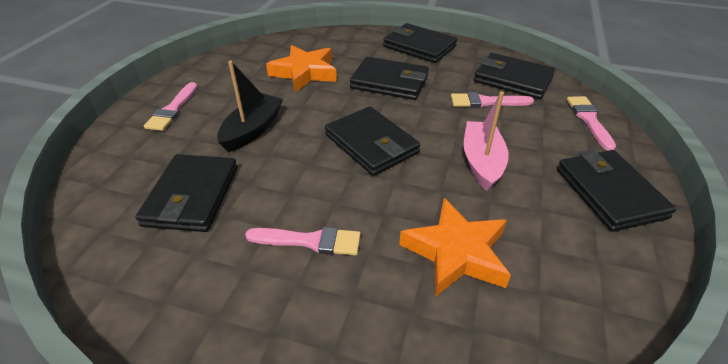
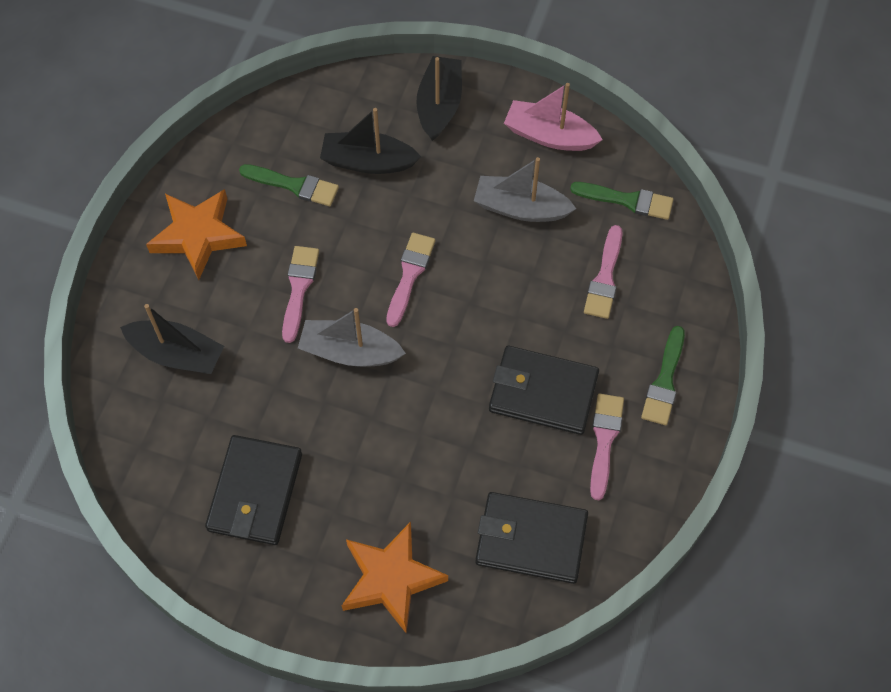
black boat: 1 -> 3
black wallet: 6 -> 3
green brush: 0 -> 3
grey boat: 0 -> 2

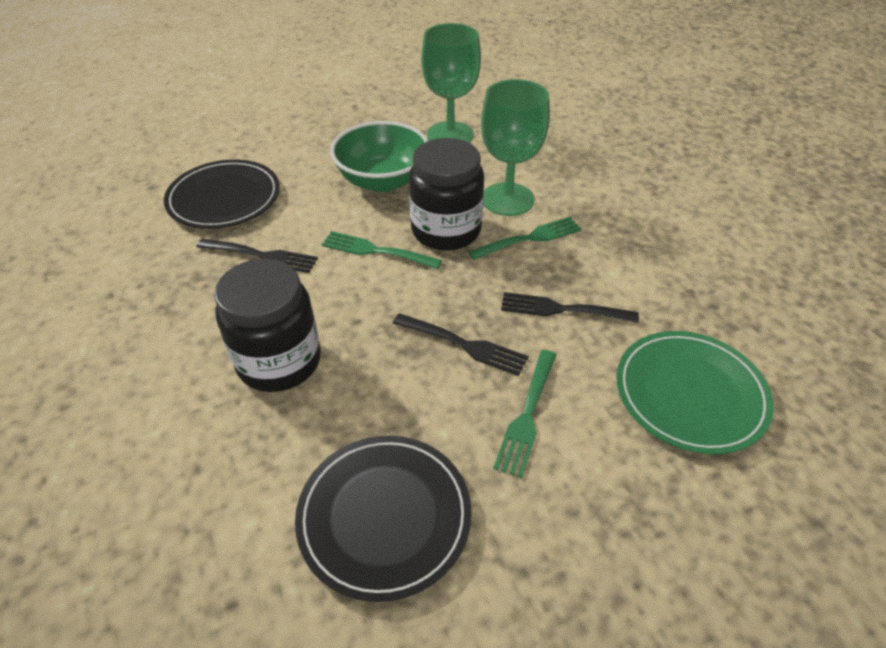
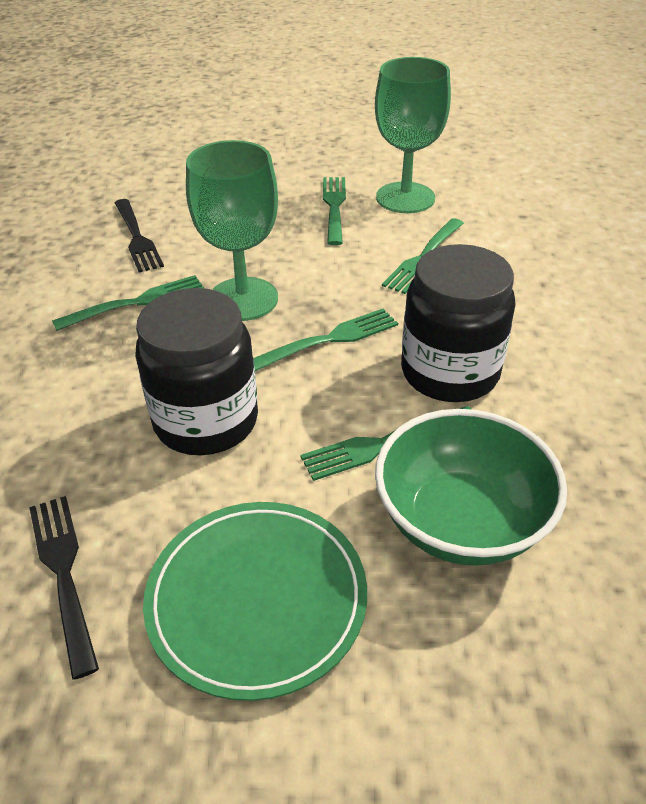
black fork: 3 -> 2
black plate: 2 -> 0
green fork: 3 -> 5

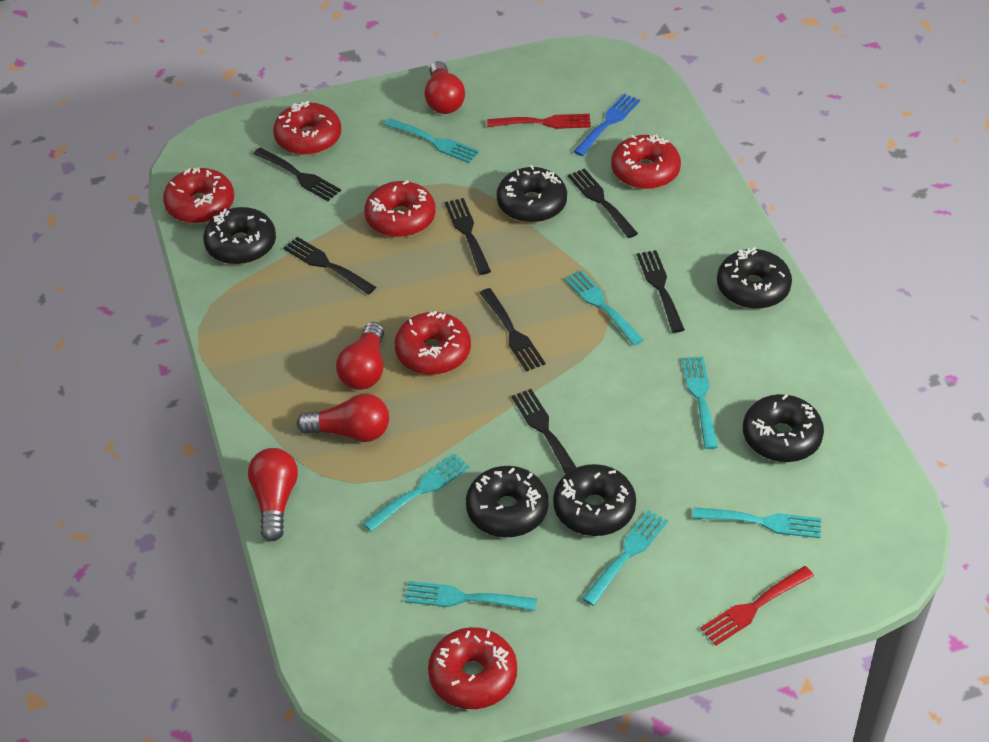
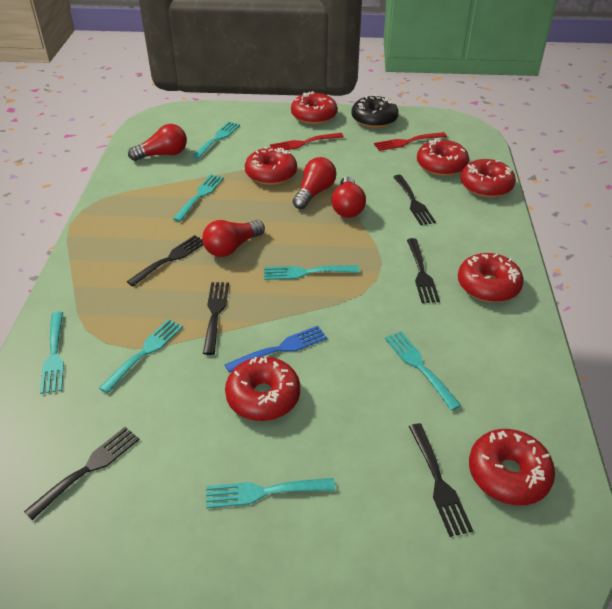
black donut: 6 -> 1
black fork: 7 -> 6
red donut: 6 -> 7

§ **Exercise requirements**
Everything from the line with "black plate: 2 -> 0" through the end of the records is to be repeated exactly. The pictures are not.

§ **Written solution**
black plate: 2 -> 0
green fork: 3 -> 5

black donut: 6 -> 1
black fork: 7 -> 6
red donut: 6 -> 7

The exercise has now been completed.